[What the task asks]: Keep every word of the listing and drop the images when you write it out.

[Data block]:
# # # #
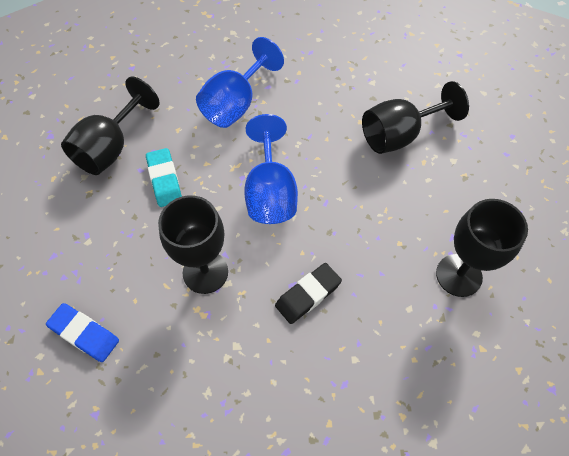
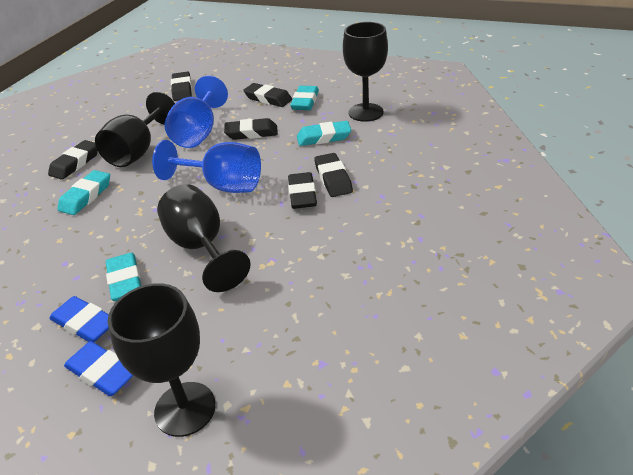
black eraser: 1 -> 6
blue eraser: 1 -> 2
turquoise eraser: 1 -> 4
# # # #
[Task response]:
black eraser: 1 -> 6
blue eraser: 1 -> 2
turquoise eraser: 1 -> 4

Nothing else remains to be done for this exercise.